-- Directions for this task --
From the entries below, return only the lines starting at the one that contains "(387, 235) = (462, 281): blue" and ending at the one that contains "(489, 233) = (565, 290): red", exactly as they stand.

-- Record extracts --
'''

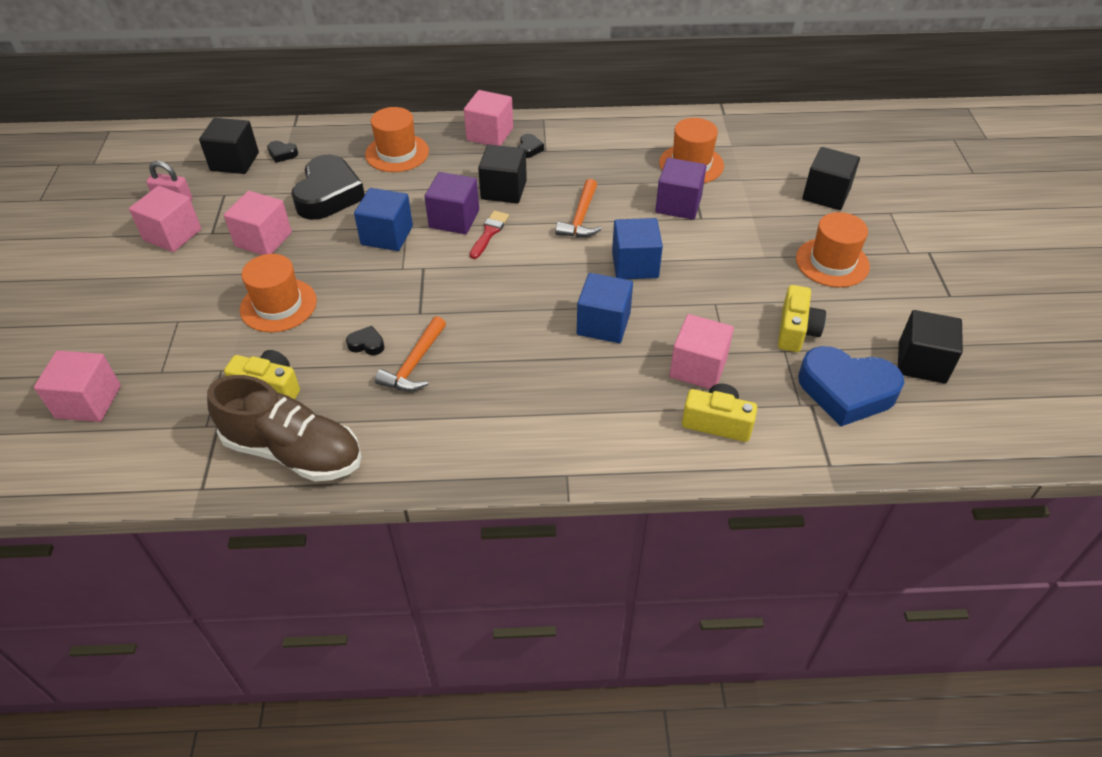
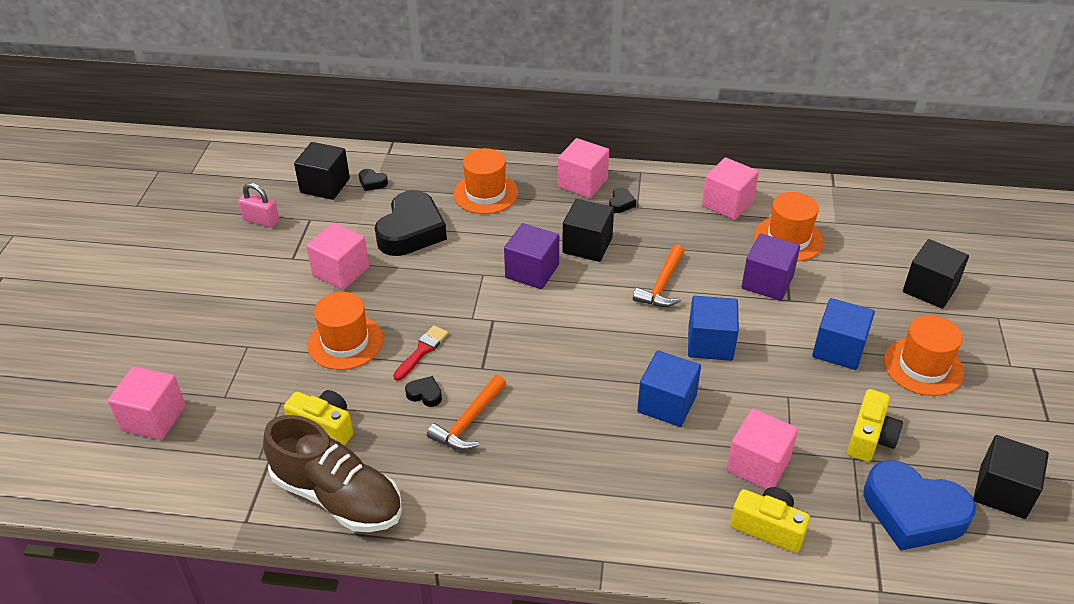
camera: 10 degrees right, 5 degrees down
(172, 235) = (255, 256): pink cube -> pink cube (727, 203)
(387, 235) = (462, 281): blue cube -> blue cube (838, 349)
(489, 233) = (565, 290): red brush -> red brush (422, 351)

'''
'''

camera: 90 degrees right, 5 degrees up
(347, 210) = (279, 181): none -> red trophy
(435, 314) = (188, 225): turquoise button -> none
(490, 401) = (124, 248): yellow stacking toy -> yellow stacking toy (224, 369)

'''

-- Response to the task --
(387, 235) = (462, 281): blue cube -> blue cube (838, 349)
(489, 233) = (565, 290): red brush -> red brush (422, 351)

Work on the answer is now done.